To do
Take the line containing "513, 627) x1.95" and every line after it to the end of the data, and write them out exactly as they appear.

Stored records
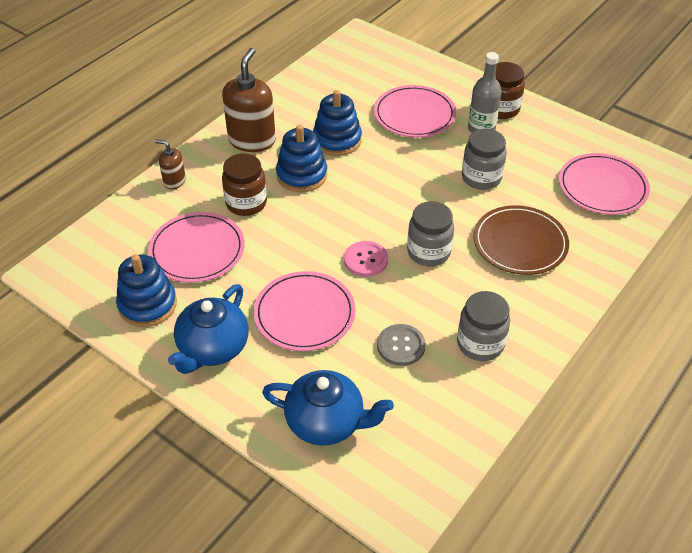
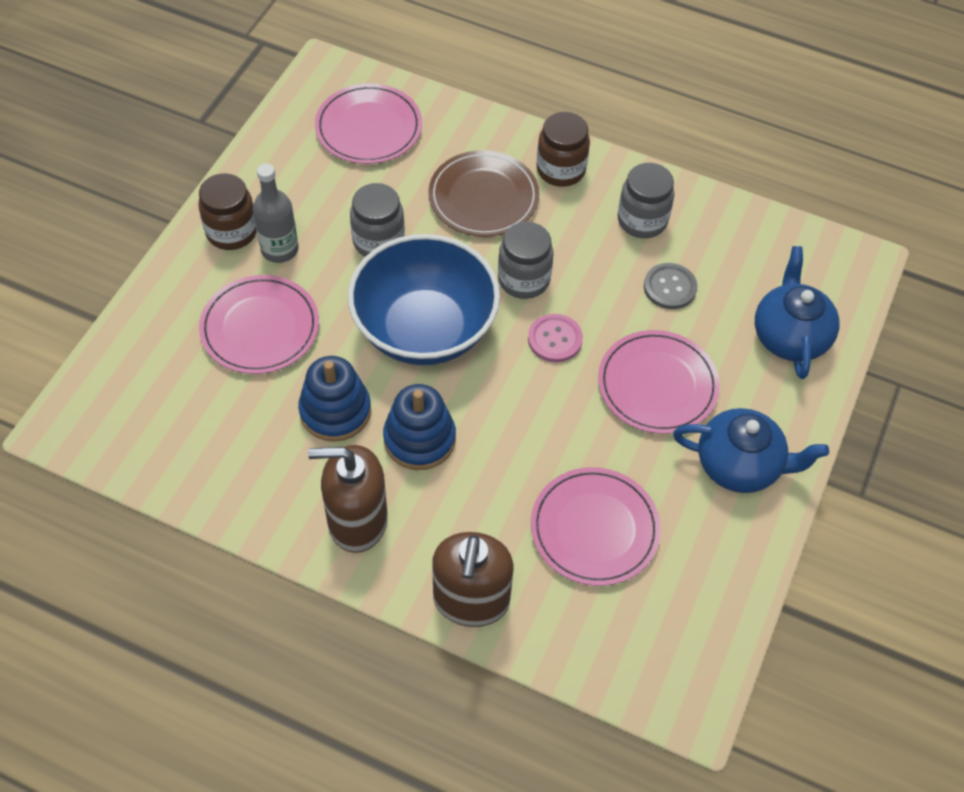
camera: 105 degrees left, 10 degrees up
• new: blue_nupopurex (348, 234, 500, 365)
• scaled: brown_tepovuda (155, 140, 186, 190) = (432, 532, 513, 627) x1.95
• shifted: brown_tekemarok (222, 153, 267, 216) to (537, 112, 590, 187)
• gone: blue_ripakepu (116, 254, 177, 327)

Solution to this problem
• scaled: brown_tepovuda (155, 140, 186, 190) = (432, 532, 513, 627) x1.95
• shifted: brown_tekemarok (222, 153, 267, 216) to (537, 112, 590, 187)
• gone: blue_ripakepu (116, 254, 177, 327)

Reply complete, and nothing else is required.